Each line from the one containing "(304, 393) = (283, 594): red" to the end of the entries is to be repeated exactly, and no other line.
--- --- ---
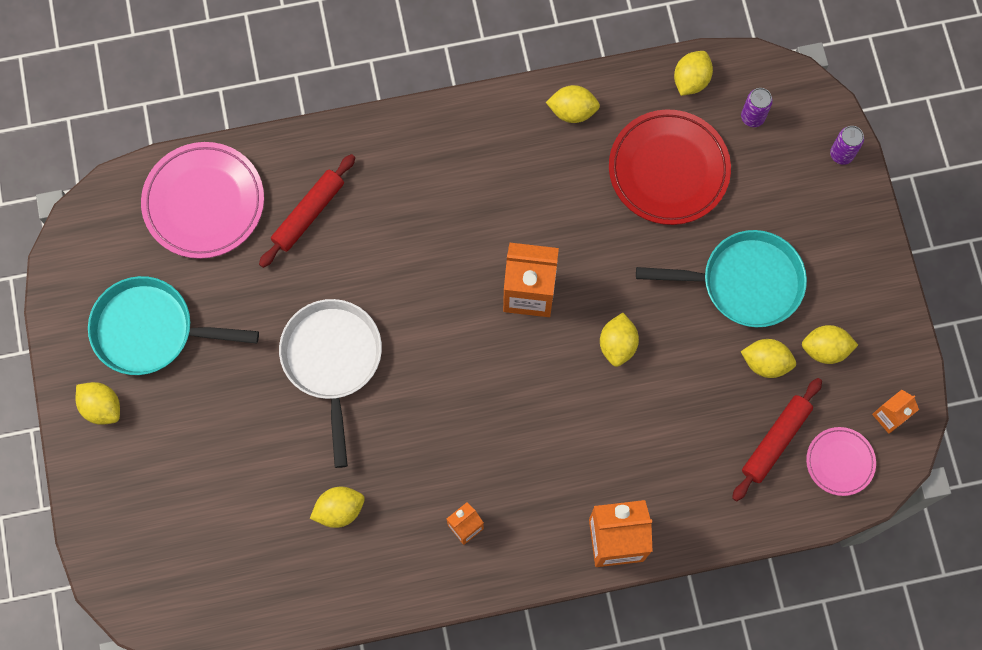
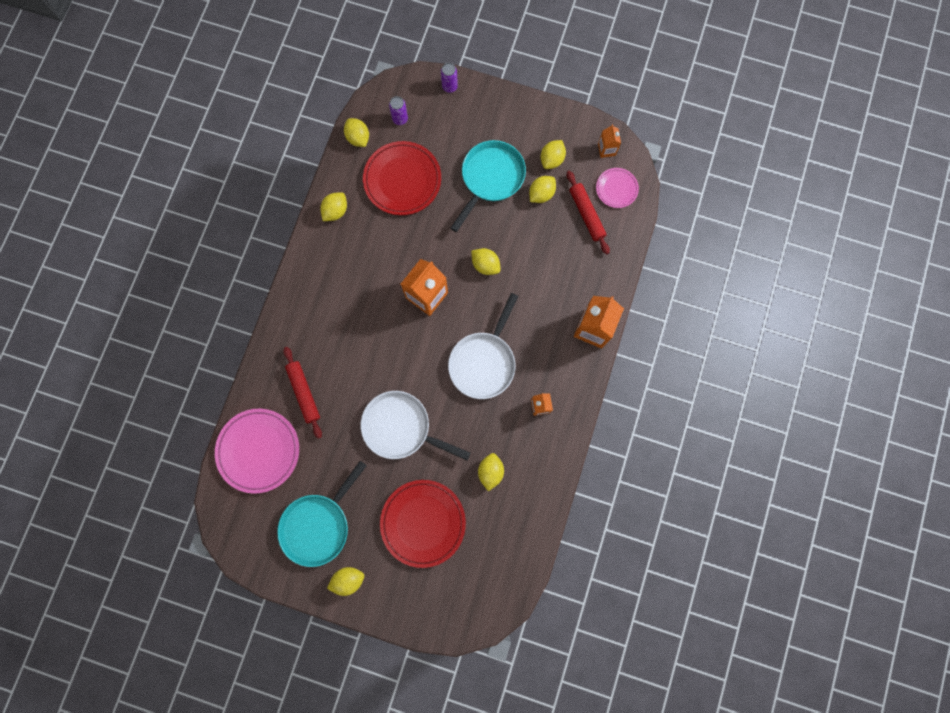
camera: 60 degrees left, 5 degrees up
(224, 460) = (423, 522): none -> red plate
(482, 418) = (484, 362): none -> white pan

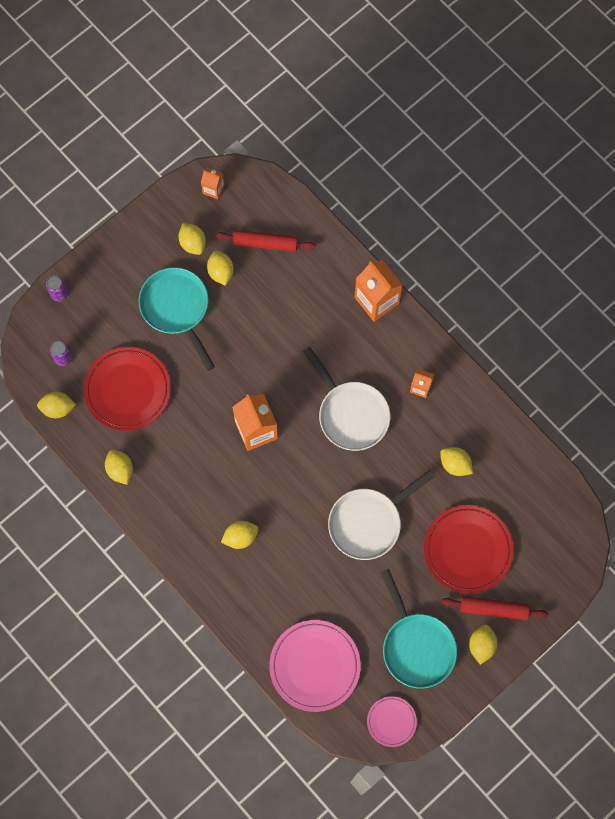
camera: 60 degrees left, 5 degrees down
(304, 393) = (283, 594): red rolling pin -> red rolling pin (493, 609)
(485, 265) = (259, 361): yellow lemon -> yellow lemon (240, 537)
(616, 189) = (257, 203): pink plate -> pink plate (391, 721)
--- --- ---
### EXERCISE ANSWER
(304, 393) = (283, 594): red rolling pin -> red rolling pin (493, 609)
(485, 265) = (259, 361): yellow lemon -> yellow lemon (240, 537)
(616, 189) = (257, 203): pink plate -> pink plate (391, 721)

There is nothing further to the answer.